• PROBLEM DETAILS
Repeat only the lines below that run from the line with "(520, 377) = (469, 450): black" to the line with "(650, 326) = (255, 242): turquoise", ends included; skip every picture.

*****

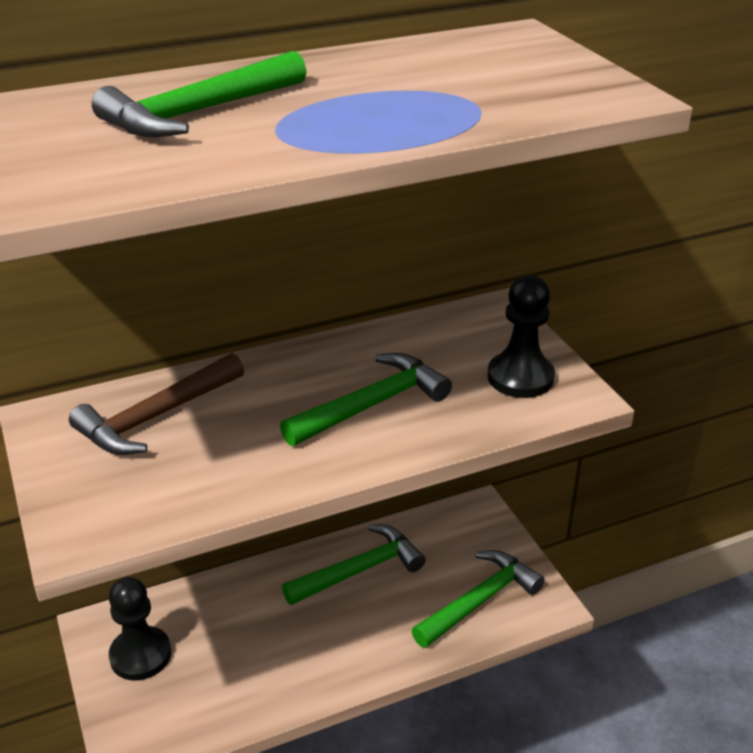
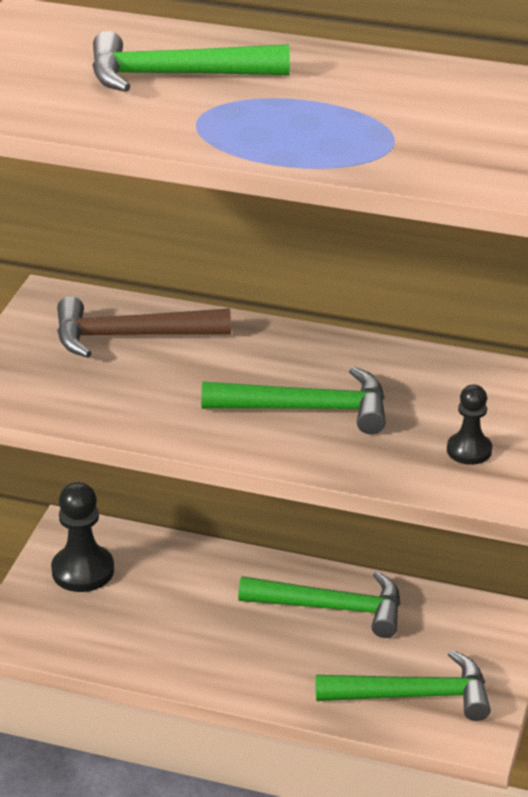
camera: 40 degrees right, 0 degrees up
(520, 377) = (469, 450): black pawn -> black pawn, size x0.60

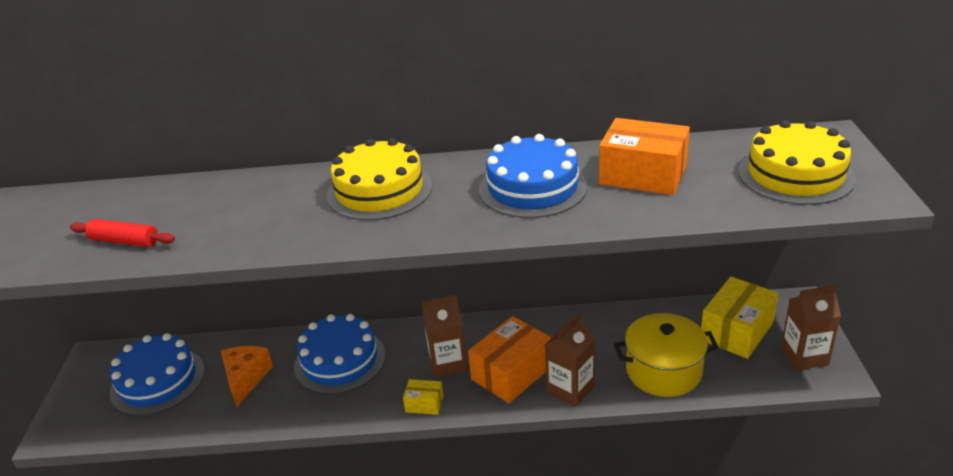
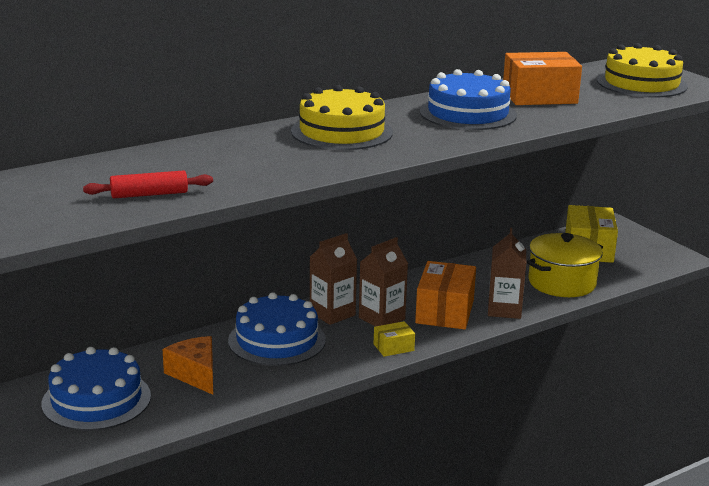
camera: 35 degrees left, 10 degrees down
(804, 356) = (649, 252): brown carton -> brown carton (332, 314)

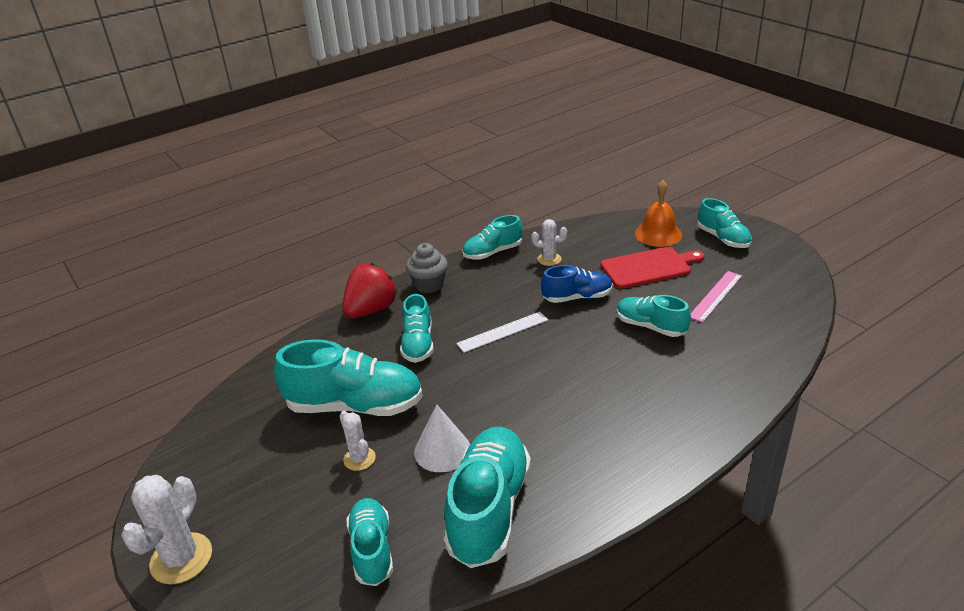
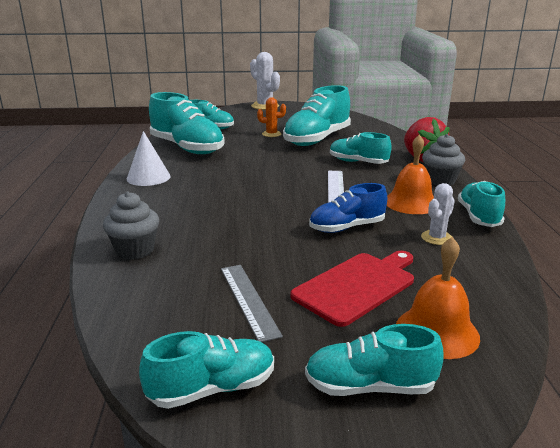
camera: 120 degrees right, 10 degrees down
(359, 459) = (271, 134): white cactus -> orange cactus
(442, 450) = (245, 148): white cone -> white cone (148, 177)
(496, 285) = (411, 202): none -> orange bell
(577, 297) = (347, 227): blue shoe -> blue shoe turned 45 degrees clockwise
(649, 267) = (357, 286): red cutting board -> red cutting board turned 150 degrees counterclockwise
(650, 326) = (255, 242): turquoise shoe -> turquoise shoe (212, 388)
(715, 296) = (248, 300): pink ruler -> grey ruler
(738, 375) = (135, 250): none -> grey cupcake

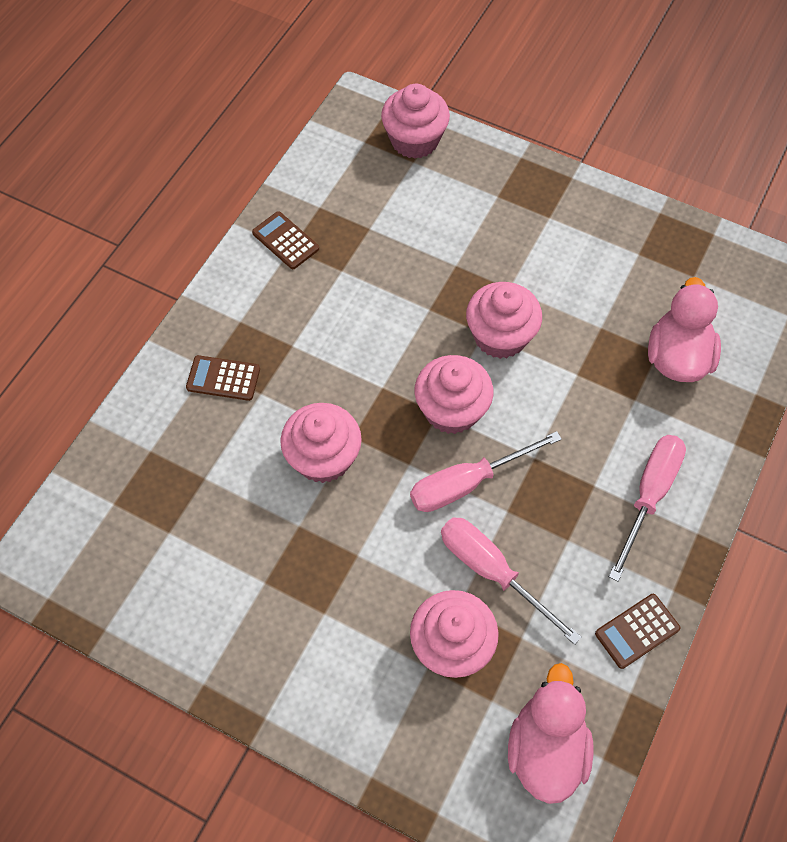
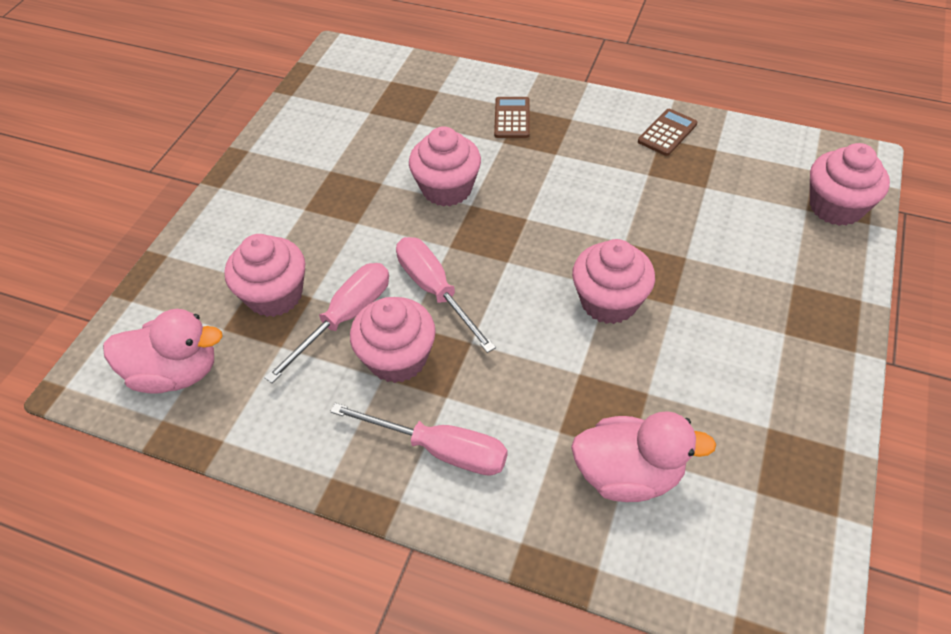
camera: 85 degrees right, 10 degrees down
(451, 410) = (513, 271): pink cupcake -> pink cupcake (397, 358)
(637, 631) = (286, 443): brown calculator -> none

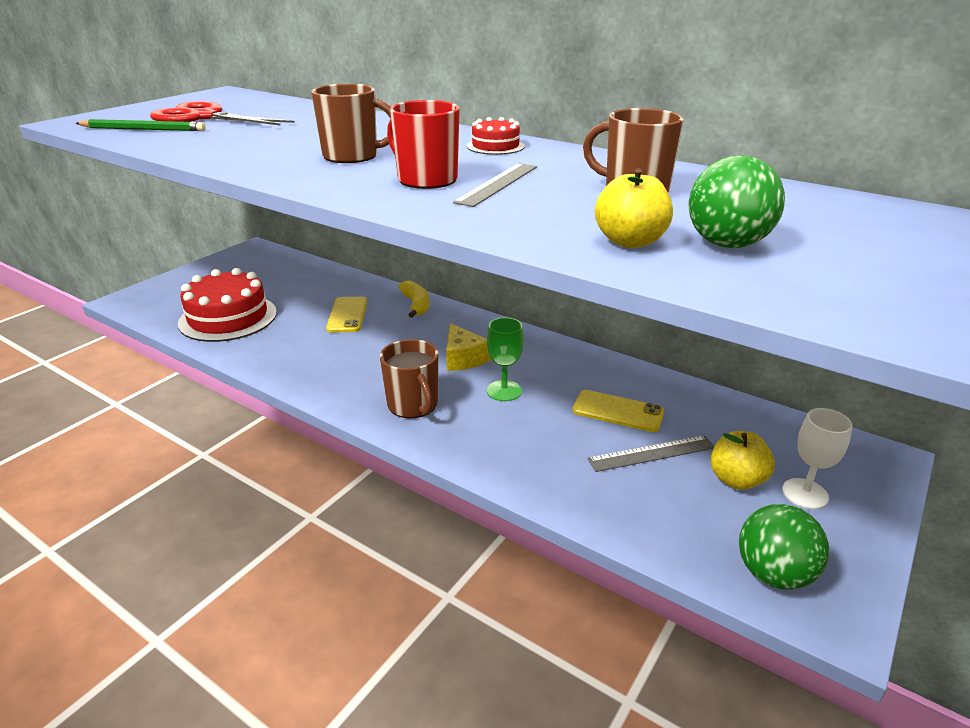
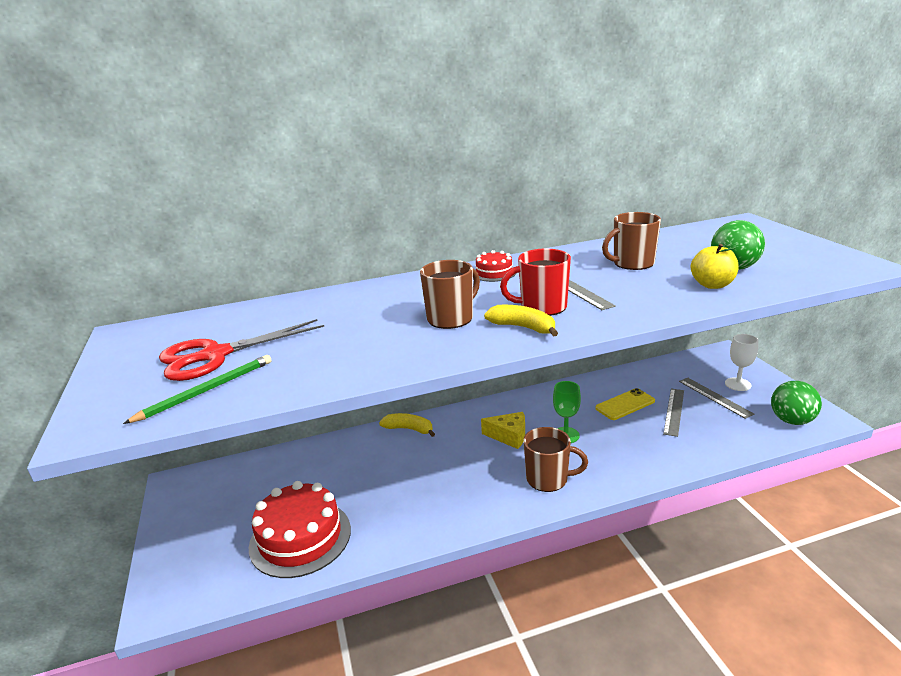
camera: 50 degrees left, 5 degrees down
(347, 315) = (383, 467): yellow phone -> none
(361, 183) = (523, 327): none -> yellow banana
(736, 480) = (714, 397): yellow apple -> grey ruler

*****

• SOLUTION FOR THIS TASK
(520, 377) = (469, 450): black pawn -> black pawn, size x0.60

camera: 35 degrees left, 10 degrees down
(804, 356) = (649, 252): brown carton -> brown carton (332, 314)

camera: 120 degrees right, 10 degrees down
(359, 459) = (271, 134): white cactus -> orange cactus
(442, 450) = (245, 148): white cone -> white cone (148, 177)
(496, 285) = (411, 202): none -> orange bell
(577, 297) = (347, 227): blue shoe -> blue shoe turned 45 degrees clockwise
(649, 267) = (357, 286): red cutting board -> red cutting board turned 150 degrees counterclockwise
(650, 326) = (255, 242): turquoise shoe -> turquoise shoe (212, 388)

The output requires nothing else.